--- Task brief ---
Quote, word for word, every line starting at the line that contains "(245, 205) = (401, 279): purple" and ending with the last line of the records; include both of these lines and no others.
[Records to process]
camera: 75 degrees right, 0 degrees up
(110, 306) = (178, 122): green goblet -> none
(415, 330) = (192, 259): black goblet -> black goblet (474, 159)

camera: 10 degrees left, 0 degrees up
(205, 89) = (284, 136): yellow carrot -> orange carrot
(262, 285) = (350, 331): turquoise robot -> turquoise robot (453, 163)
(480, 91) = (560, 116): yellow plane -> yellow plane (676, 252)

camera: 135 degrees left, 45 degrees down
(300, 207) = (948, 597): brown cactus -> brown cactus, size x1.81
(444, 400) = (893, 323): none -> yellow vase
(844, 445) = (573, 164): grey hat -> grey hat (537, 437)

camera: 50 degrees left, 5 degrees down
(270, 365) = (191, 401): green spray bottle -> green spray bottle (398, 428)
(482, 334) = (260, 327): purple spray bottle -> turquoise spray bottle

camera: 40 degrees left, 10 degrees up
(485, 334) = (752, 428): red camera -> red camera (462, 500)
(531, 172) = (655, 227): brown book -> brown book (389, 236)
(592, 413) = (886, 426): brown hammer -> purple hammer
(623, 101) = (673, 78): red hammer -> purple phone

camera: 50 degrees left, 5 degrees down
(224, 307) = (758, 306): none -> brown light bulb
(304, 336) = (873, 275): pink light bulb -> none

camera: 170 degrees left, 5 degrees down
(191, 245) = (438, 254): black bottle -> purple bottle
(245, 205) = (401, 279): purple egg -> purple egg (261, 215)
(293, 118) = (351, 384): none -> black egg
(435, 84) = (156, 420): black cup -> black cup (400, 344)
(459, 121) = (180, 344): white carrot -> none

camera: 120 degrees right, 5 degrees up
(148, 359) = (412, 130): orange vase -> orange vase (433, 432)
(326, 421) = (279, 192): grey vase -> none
[/Records to process]
--- Task output ---
(245, 205) = (401, 279): purple egg -> purple egg (261, 215)
(293, 118) = (351, 384): none -> black egg
(435, 84) = (156, 420): black cup -> black cup (400, 344)
(459, 121) = (180, 344): white carrot -> none

camera: 120 degrees right, 5 degrees up
(148, 359) = (412, 130): orange vase -> orange vase (433, 432)
(326, 421) = (279, 192): grey vase -> none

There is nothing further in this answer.